◆ Exercise objective: Write the listing out again word for word, skipping each picture.
+ + + + + + +
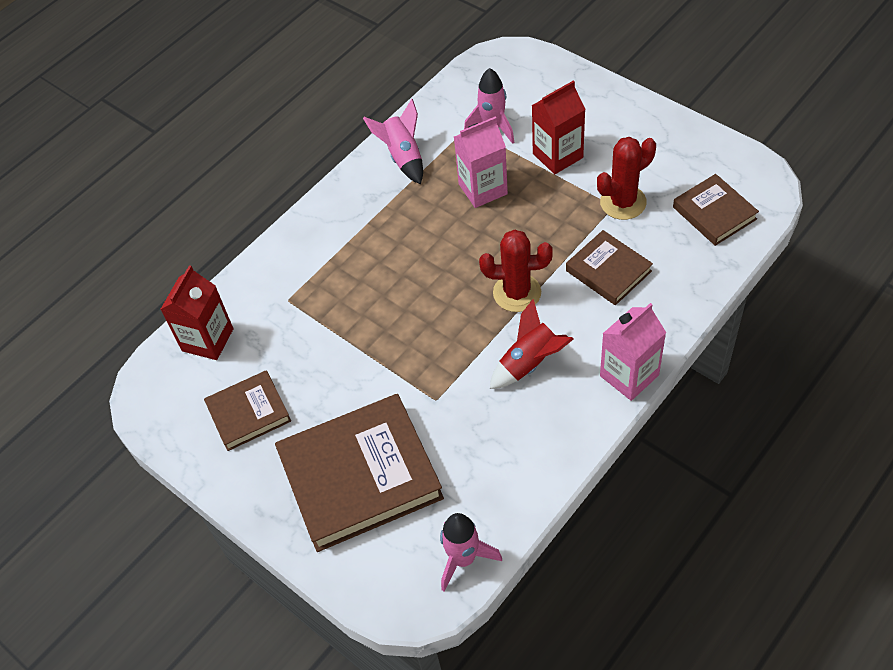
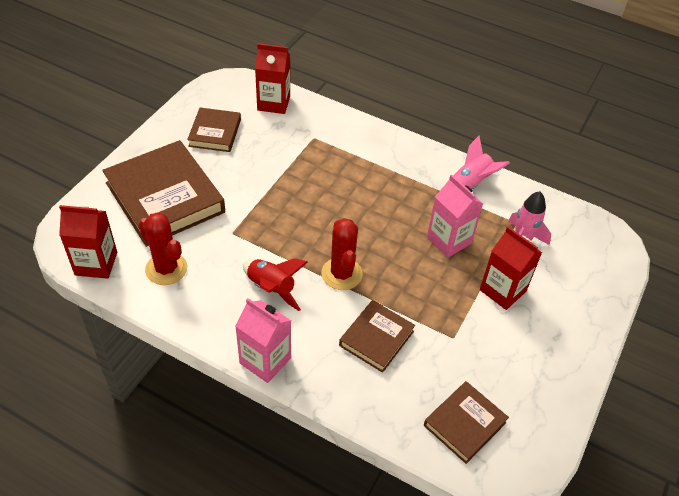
camera: 70 degrees right, 5 degrees down
(249, 413) = (215, 133): brown book -> brown book turned 45 degrees clockwise
(463, 559) = (96, 263): pink rocket -> red carton
(623, 202) = (459, 345): red cactus -> red cactus (166, 269)

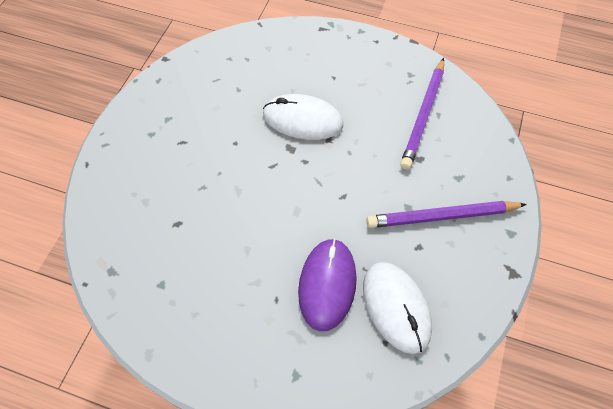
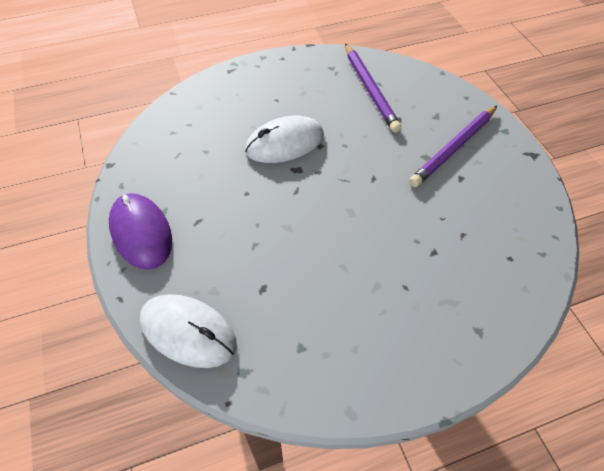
camera: 40 degrees left, 5 degrees down
(327, 285) = (430, 248): purple mouse -> purple mouse (141, 232)
(396, 307) = (491, 229): white mouse -> white mouse (188, 331)

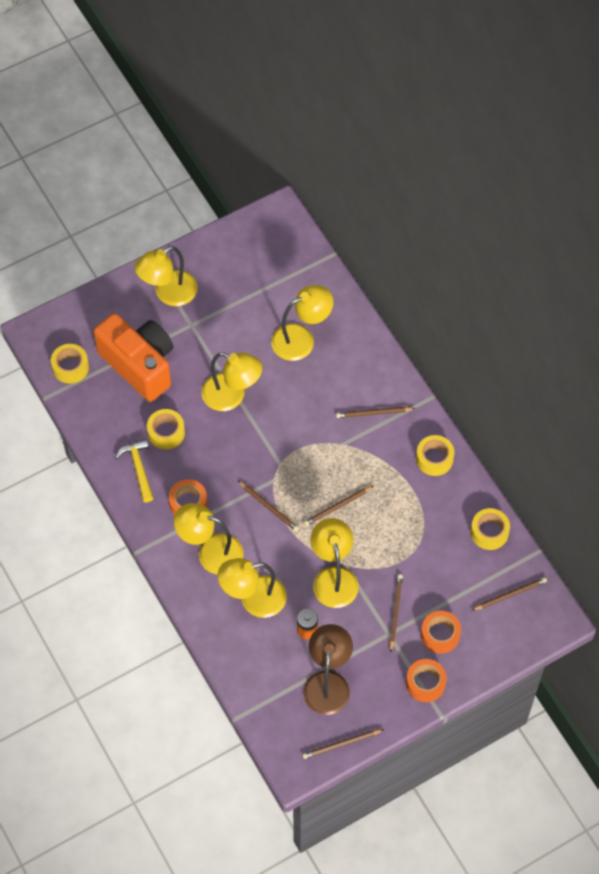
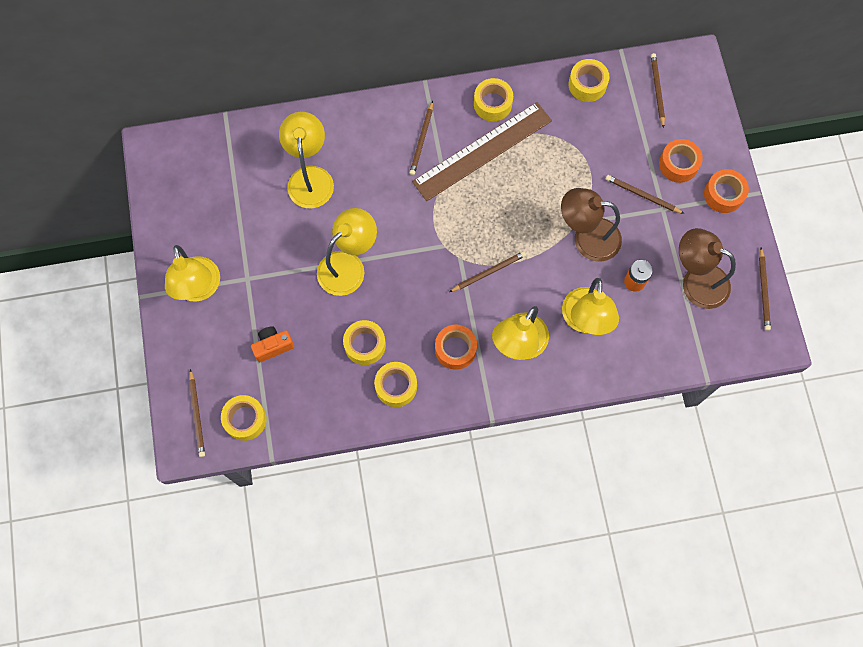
camera: 70 degrees left, 10 degrees up
(138, 468) = (396, 386): yellow hammer -> yellow tape
(139, 365) = (273, 346): orange camera -> orange camera, size x0.42
(333, 577) = (587, 238): yellow lamp -> brown lamp
(337, 507) = (512, 208): brown pencil -> brown pencil (197, 415)
(383, 465) = (482, 151): none -> brown ruler

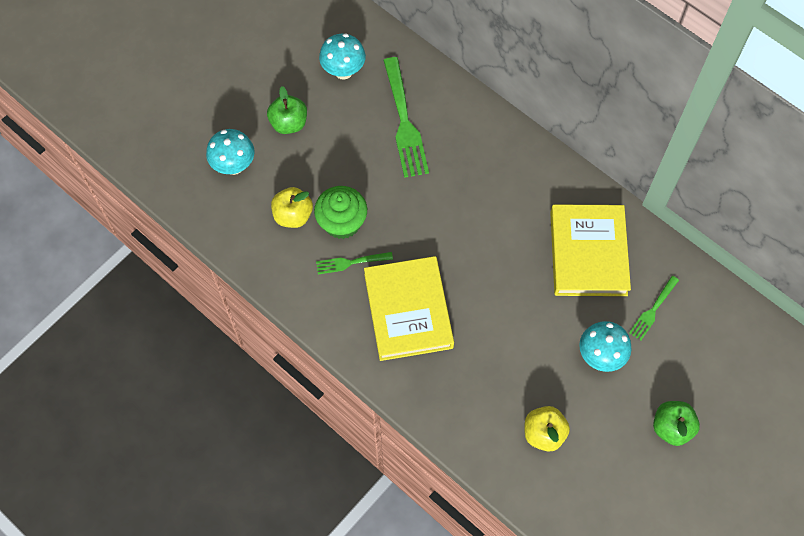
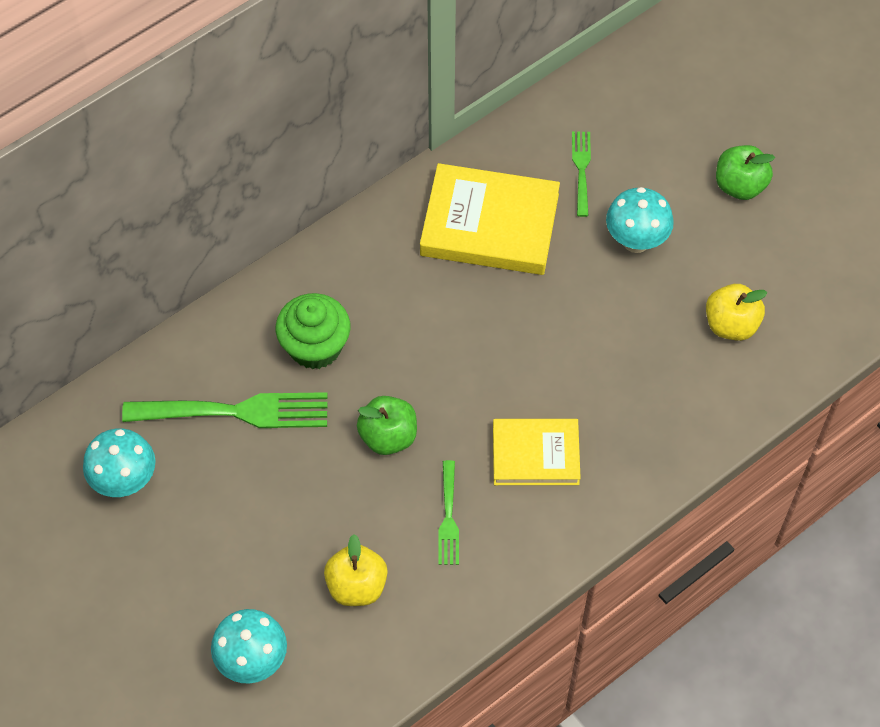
camera: 80 degrees left, 5 degrees down
(289, 123) = (197, 571): green apple -> green apple (388, 436)
(342, 222) = (382, 520): green cupcake -> green cupcake (315, 346)
(408, 311) = (535, 455): yellow book -> yellow book, size x0.64
(653, 309) = (581, 170): green fork -> green fork turned 135 degrees counterclockwise

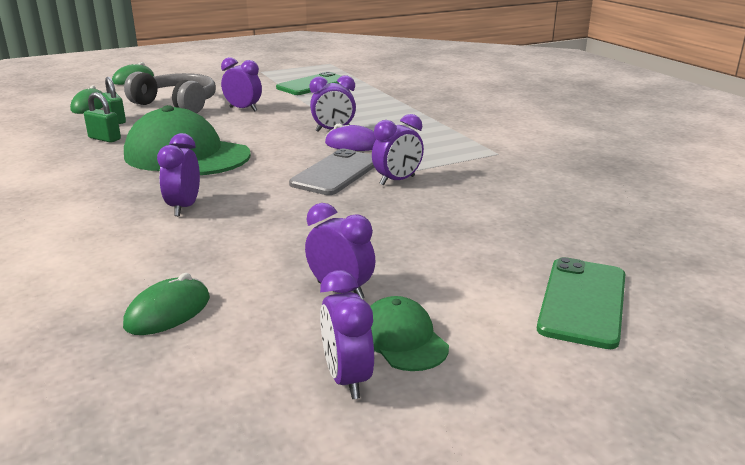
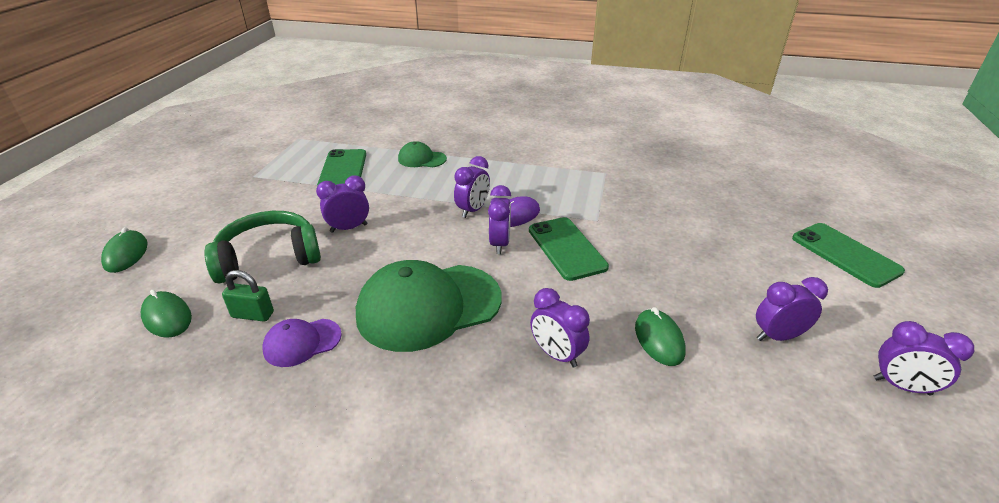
camera: 50 degrees left, 10 degrees up
(104, 139) = (302, 342): green padlock -> purple cap
(168, 312) = (762, 440): green mouse -> green mouse (659, 340)
(177, 104) = (269, 258): grey headphones -> green headphones
(336, 173) = (566, 248): grey phone -> green phone
(397, 181) = (611, 230): purple clock -> purple clock (499, 244)
(402, 339) = (860, 340): green cap -> green cap (421, 159)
+ + + + + + +
◆ Output for this exercise:
camera: 70 degrees right, 5 degrees down
(249, 413) = (215, 133): brown book -> brown book turned 45 degrees clockwise
(463, 559) = (96, 263): pink rocket -> red carton
(623, 202) = (459, 345): red cactus -> red cactus (166, 269)

camera: 40 degrees left, 5 degrees down
(327, 285) = (430, 248): purple mouse -> purple mouse (141, 232)
(396, 307) = (491, 229): white mouse -> white mouse (188, 331)

camera: 70 degrees left, 10 degrees up
(138, 468) = (396, 386): yellow hammer -> yellow tape
(139, 365) = (273, 346): orange camera -> orange camera, size x0.42
(333, 577) = (587, 238): yellow lamp -> brown lamp
(337, 507) = (512, 208): brown pencil -> brown pencil (197, 415)
(383, 465) = (482, 151): none -> brown ruler

camera: 80 degrees left, 5 degrees down
(289, 123) = (197, 571): green apple -> green apple (388, 436)
(342, 222) = (382, 520): green cupcake -> green cupcake (315, 346)
(408, 311) = (535, 455): yellow book -> yellow book, size x0.64
(653, 309) = (581, 170): green fork -> green fork turned 135 degrees counterclockwise

camera: 50 degrees left, 10 degrees up
(104, 139) = (302, 342): green padlock -> purple cap
(168, 312) = (762, 440): green mouse -> green mouse (659, 340)
(177, 104) = (269, 258): grey headphones -> green headphones
(336, 173) = (566, 248): grey phone -> green phone
(397, 181) = (611, 230): purple clock -> purple clock (499, 244)
(402, 339) = (860, 340): green cap -> green cap (421, 159)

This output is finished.